Required work>
As soon as the line containing "IC202 pin OUT: none -> MID" appears, start repeating lines exactly and continue to the end of the entries; please skip pictures.

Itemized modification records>

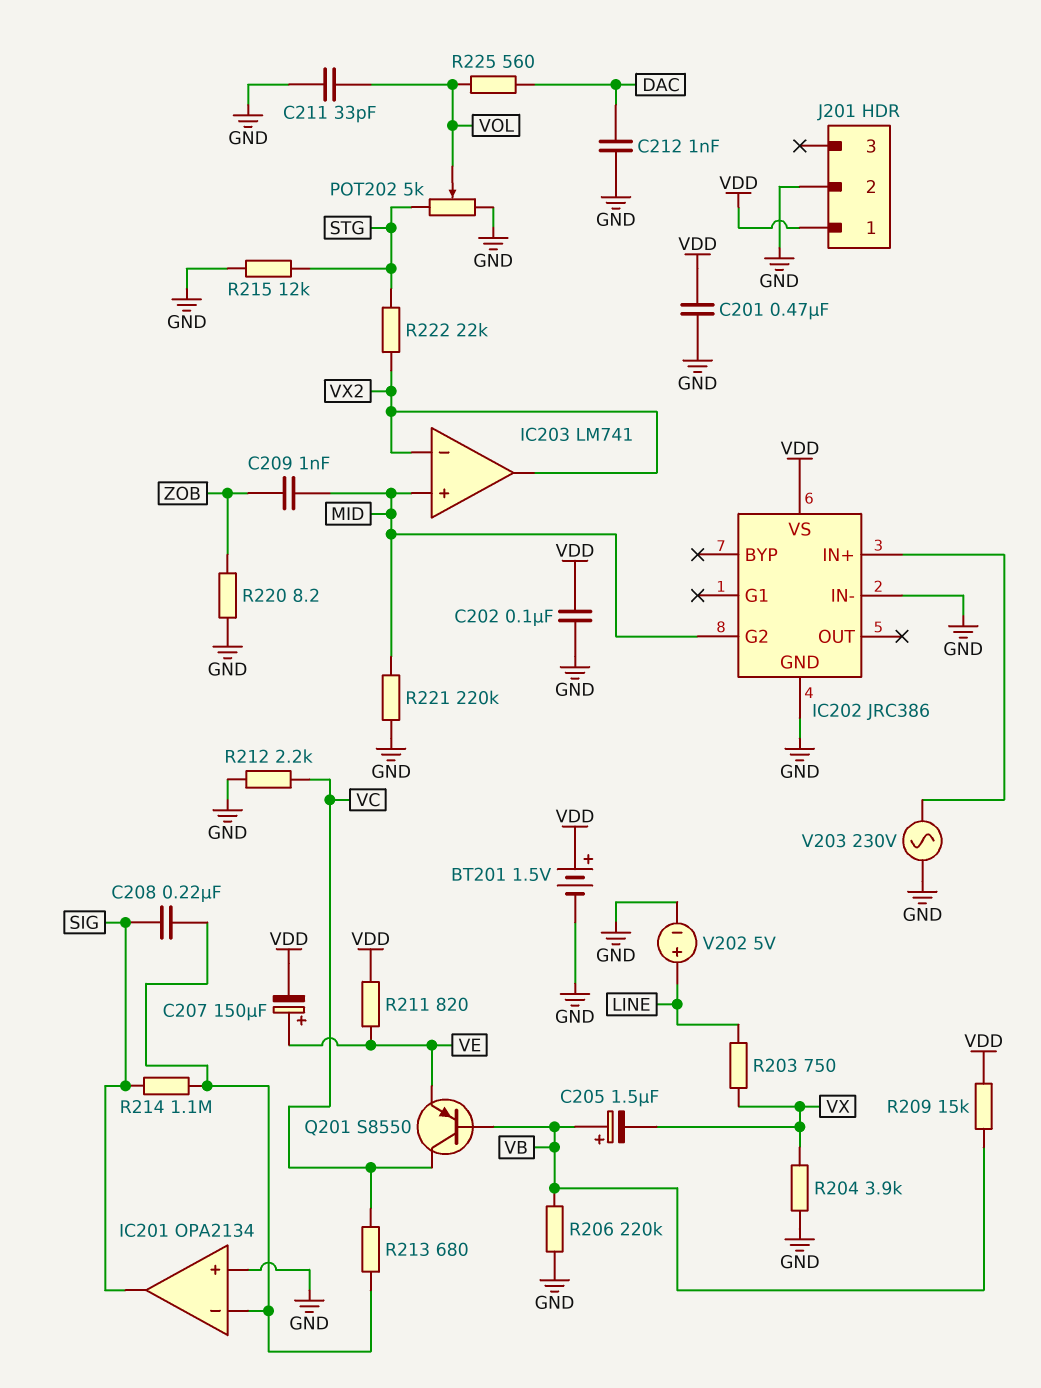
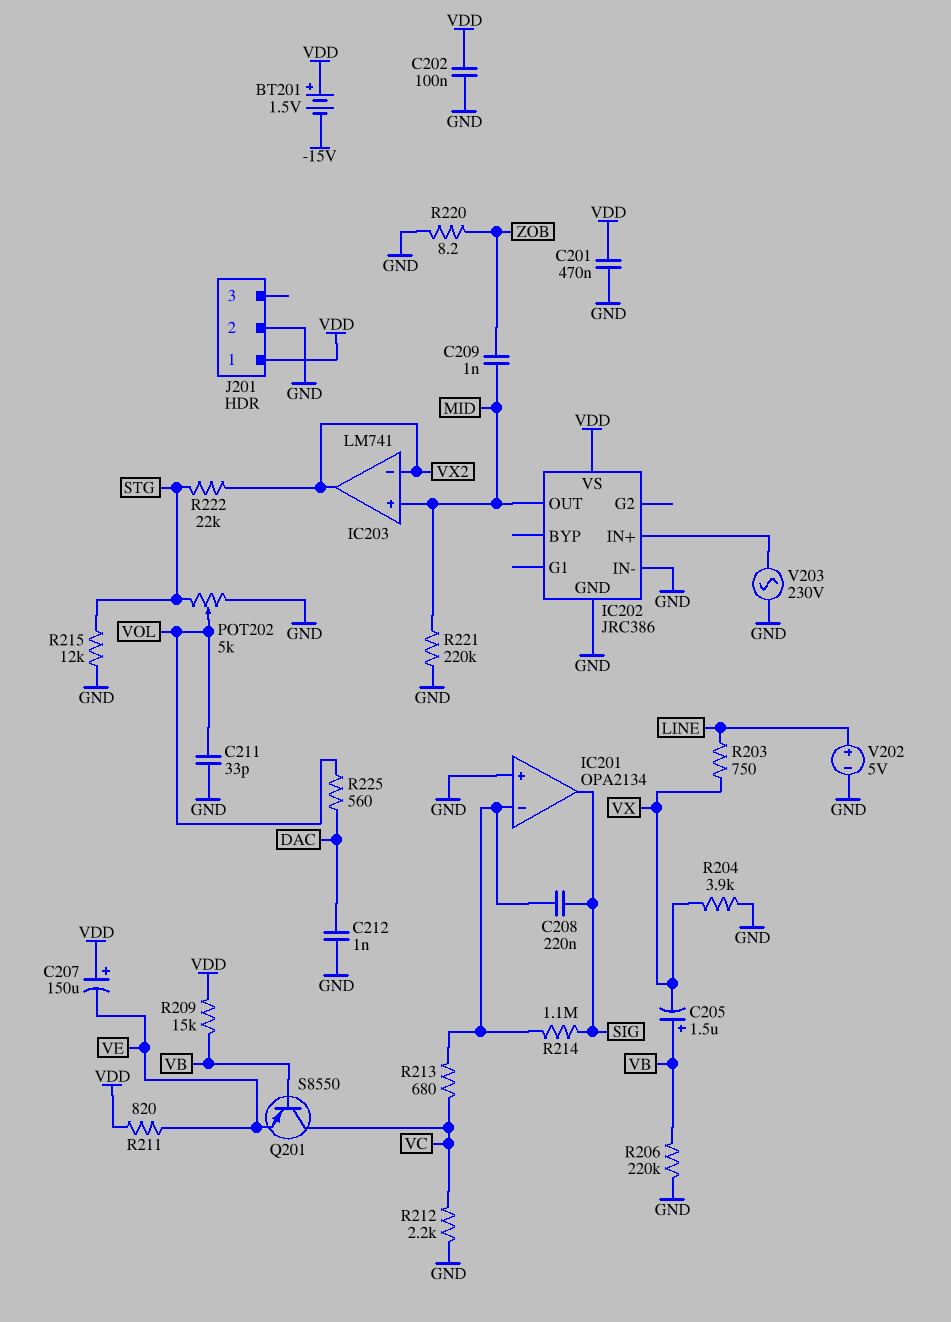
BT201: 1.5V (plus VDD, minus GND) -> 1.5V (plus VDD, minus -15V)
C207: 150uF (plus VE, minus VDD) -> 150uF (plus VDD, minus VE)
IC202 pin G2: MID -> none
IC202 pin OUT: none -> MID

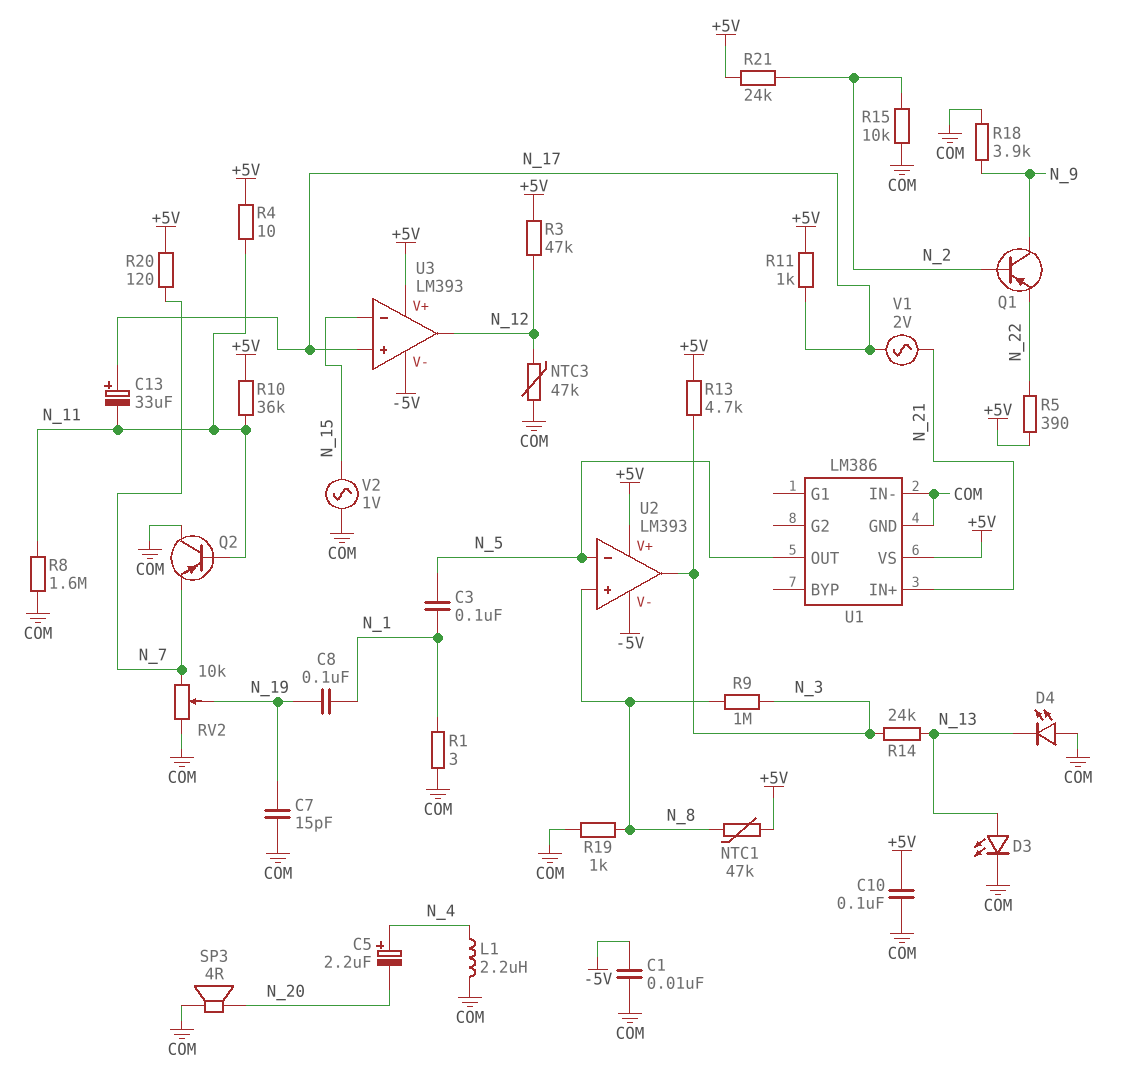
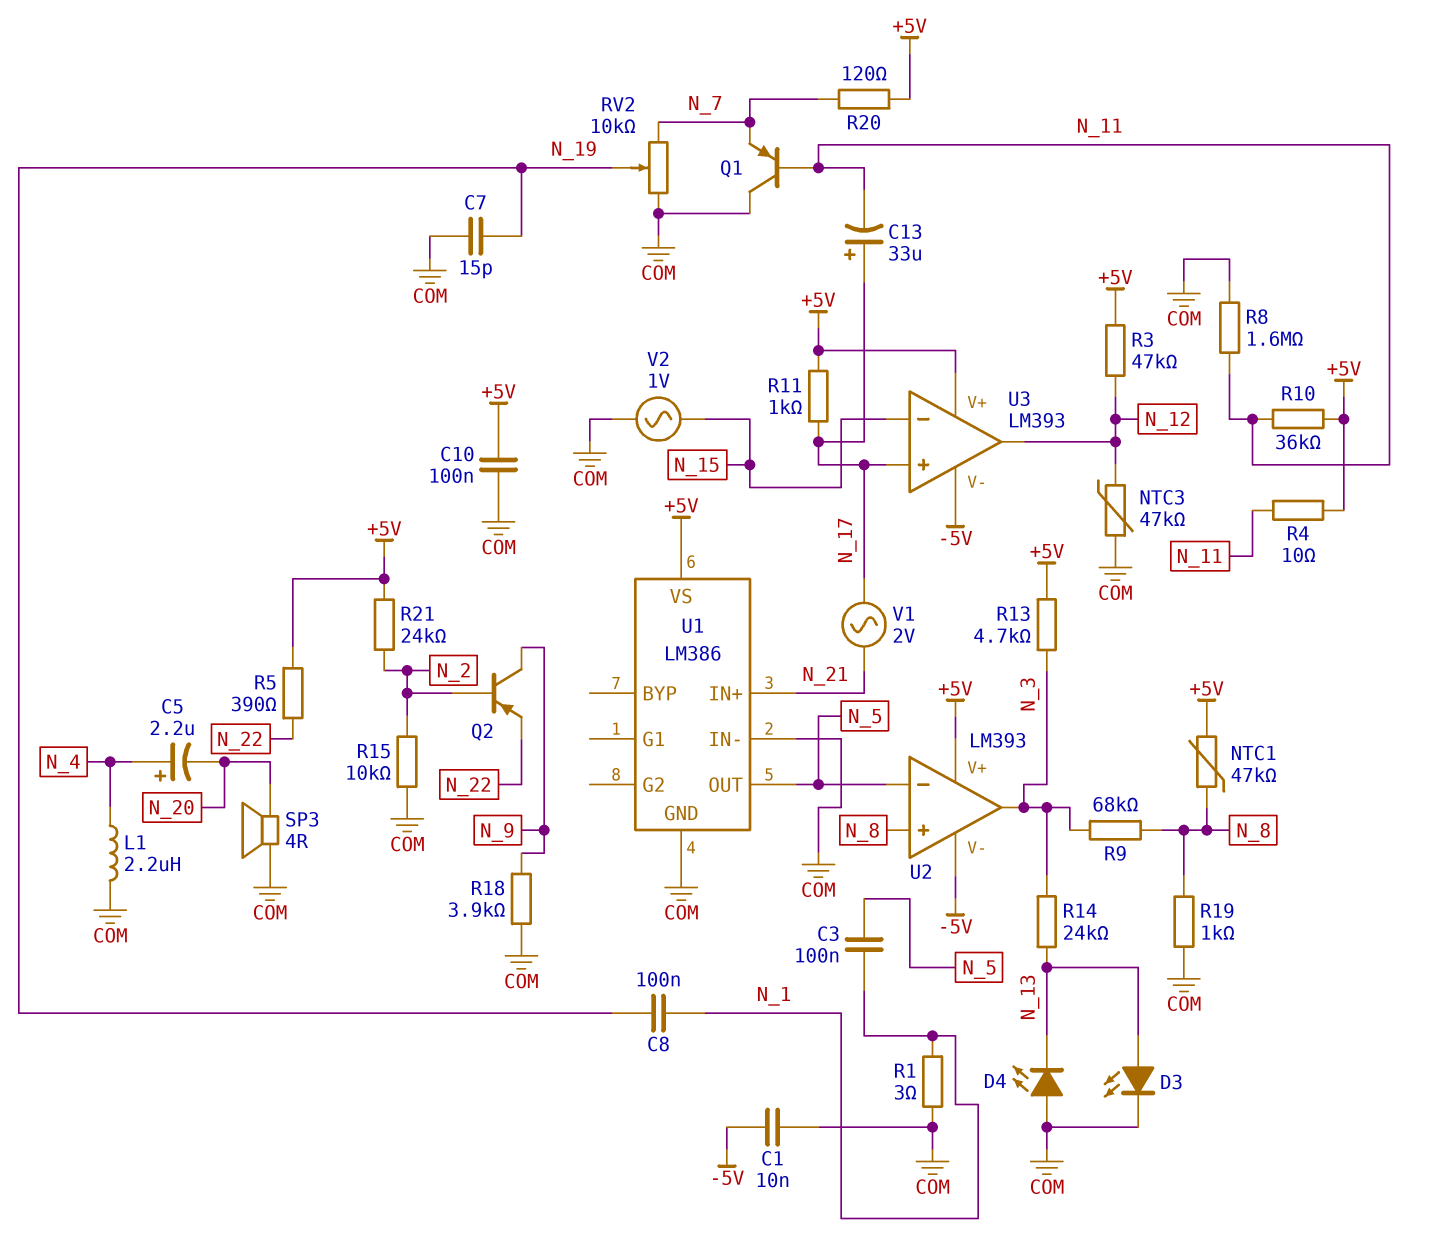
Q1: PNP (B N_2, C N_9, E N_22) -> PNP (B N_11, C COM, E N_7)
Q2: PNP (B N_11, C COM, E N_7) -> PNP (B N_2, C N_9, E N_22)
R9: 1M (N_3, N_8) -> 68k (N_3, N_8)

Expected answer>
IC202 pin OUT: none -> MID

Q1: PNP (B N_2, C N_9, E N_22) -> PNP (B N_11, C COM, E N_7)
Q2: PNP (B N_11, C COM, E N_7) -> PNP (B N_2, C N_9, E N_22)
R9: 1M (N_3, N_8) -> 68k (N_3, N_8)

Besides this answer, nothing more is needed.